>>>
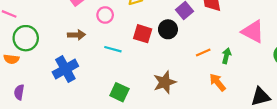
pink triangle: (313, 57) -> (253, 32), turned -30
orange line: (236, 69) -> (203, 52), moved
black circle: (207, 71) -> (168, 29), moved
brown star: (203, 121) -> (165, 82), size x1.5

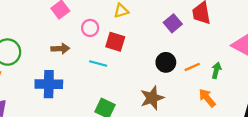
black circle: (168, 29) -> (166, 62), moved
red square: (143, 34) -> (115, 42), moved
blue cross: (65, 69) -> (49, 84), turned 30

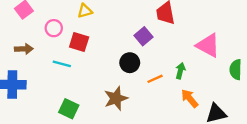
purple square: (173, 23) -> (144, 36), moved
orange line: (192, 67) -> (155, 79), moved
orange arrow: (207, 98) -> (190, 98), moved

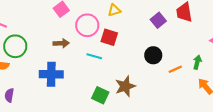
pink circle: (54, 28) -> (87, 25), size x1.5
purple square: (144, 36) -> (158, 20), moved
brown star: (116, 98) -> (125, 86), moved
<<<
**How to complete this task:** Leave out the images and write out the lines above exactly, from the one with "red square: (143, 34) -> (115, 42), moved" up to and including the one with "pink circle: (54, 28) -> (87, 25), size x1.5".

**Output for this exercise:**
red square: (143, 34) -> (115, 42), moved
blue cross: (65, 69) -> (49, 84), turned 30

purple square: (173, 23) -> (144, 36), moved
orange line: (192, 67) -> (155, 79), moved
orange arrow: (207, 98) -> (190, 98), moved

pink circle: (54, 28) -> (87, 25), size x1.5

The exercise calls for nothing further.